Items listed in a dataset:

[Start of section]

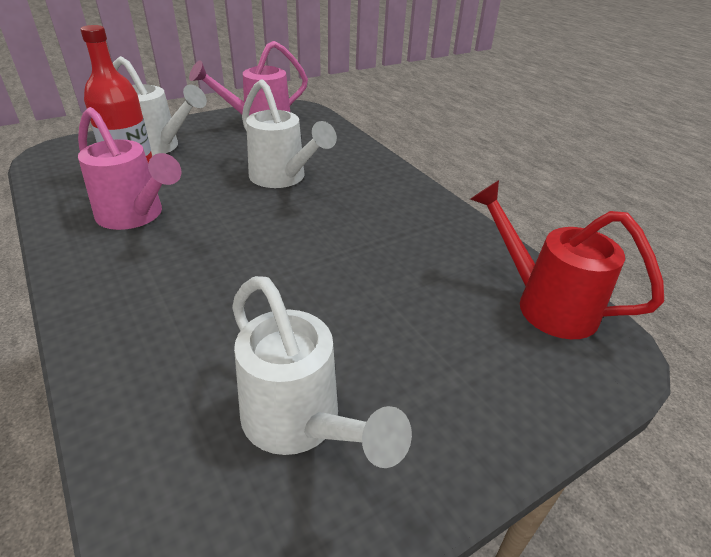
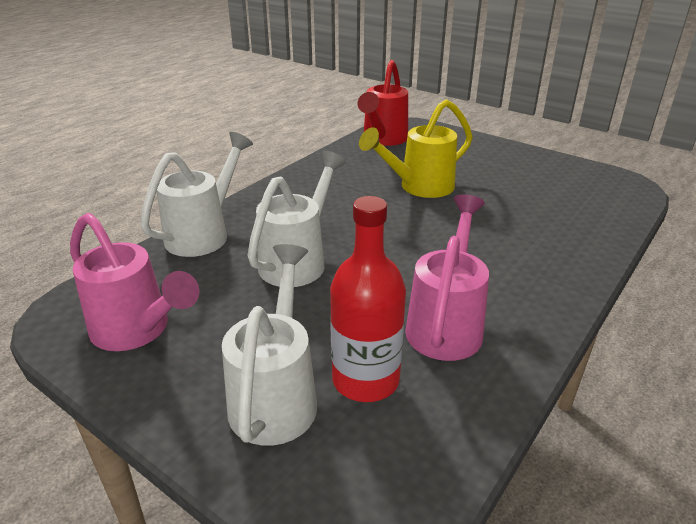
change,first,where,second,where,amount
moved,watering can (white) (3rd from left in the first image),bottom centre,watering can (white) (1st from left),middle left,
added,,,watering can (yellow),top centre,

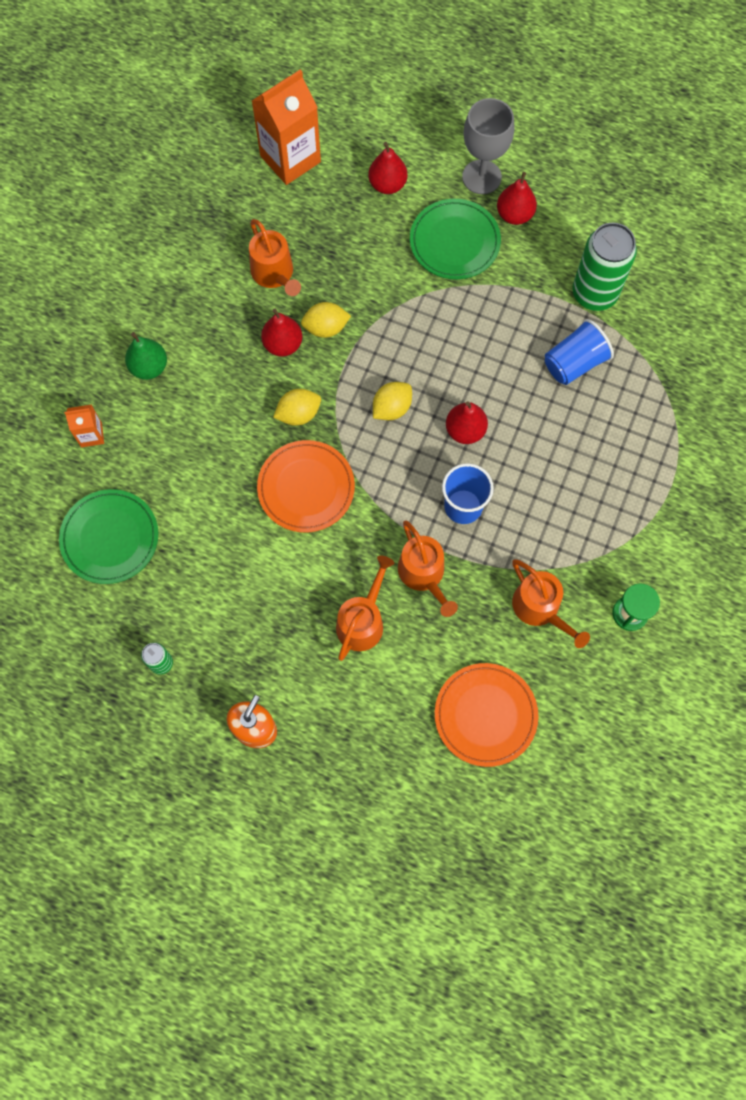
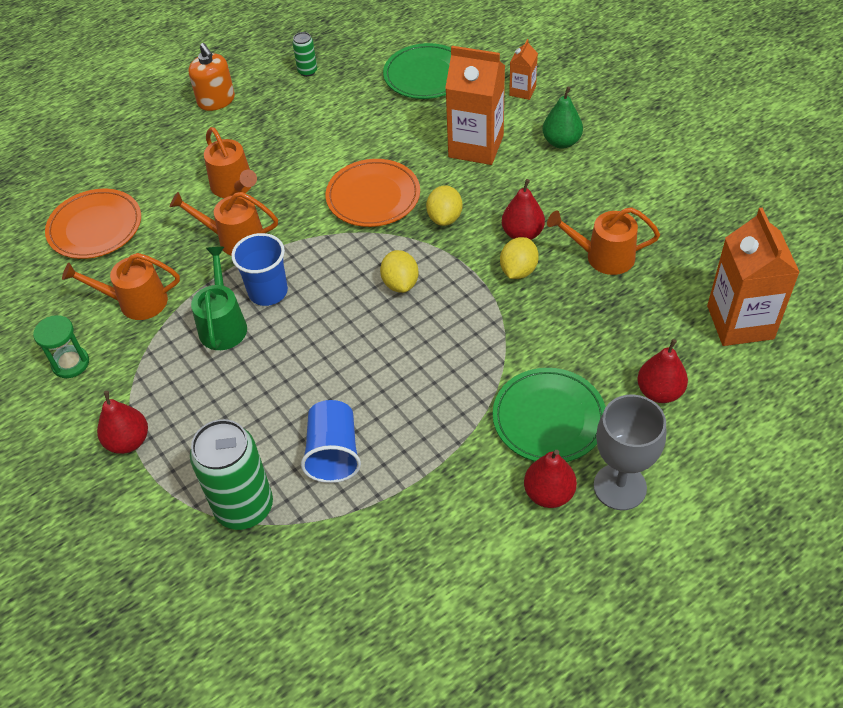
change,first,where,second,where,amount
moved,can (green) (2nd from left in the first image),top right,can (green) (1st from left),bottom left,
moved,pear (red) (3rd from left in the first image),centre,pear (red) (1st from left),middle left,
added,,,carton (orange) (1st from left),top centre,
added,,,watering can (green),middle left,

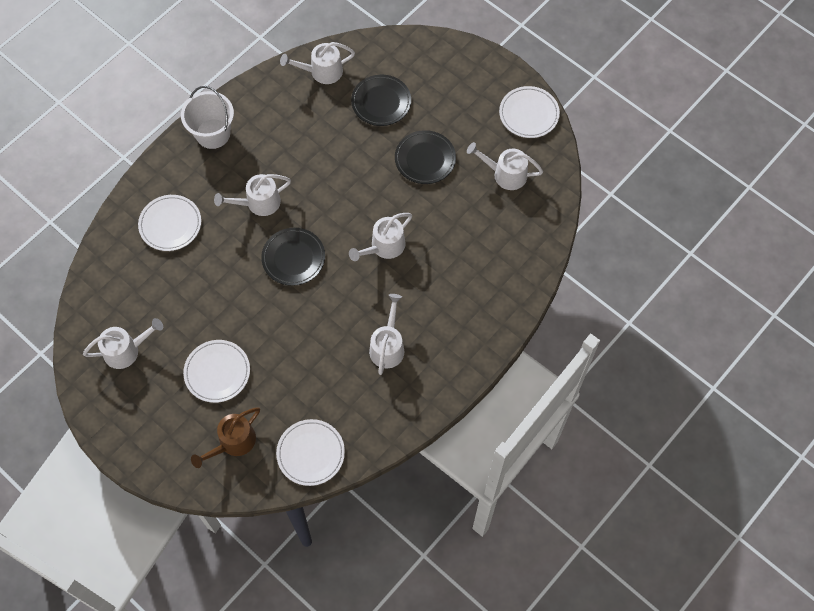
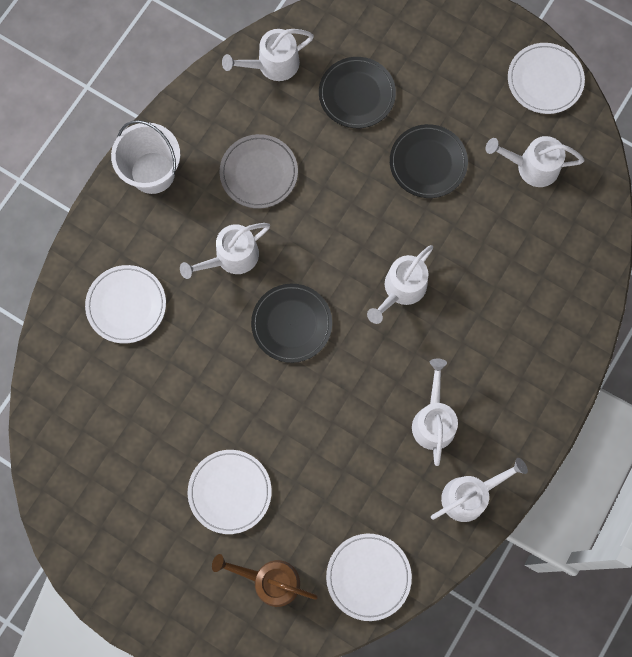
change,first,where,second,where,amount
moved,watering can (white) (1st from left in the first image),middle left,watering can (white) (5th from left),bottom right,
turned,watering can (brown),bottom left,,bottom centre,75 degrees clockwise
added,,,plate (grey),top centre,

[End of section]

■ EXERCISE OBJECTIVE ■
If a line in the entries contains "added", copy it.

■ RESPONSE BOX ■
added,,,watering can (yellow),top centre,
added,,,carton (orange) (1st from left),top centre,
added,,,watering can (green),middle left,
added,,,plate (grey),top centre,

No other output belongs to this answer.